--- ACTIVITY ---
Could you print each line of the material below exactly?

--- INFORMATION PROVIDED ---
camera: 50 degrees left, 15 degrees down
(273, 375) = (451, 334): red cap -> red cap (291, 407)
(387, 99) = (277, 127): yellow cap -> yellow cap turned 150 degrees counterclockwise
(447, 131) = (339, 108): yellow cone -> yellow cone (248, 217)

--- SOLUTION FOR THIS TASK ---
camera: 50 degrees left, 15 degrees down
(273, 375) = (451, 334): red cap -> red cap (291, 407)
(387, 99) = (277, 127): yellow cap -> yellow cap turned 150 degrees counterclockwise
(447, 131) = (339, 108): yellow cone -> yellow cone (248, 217)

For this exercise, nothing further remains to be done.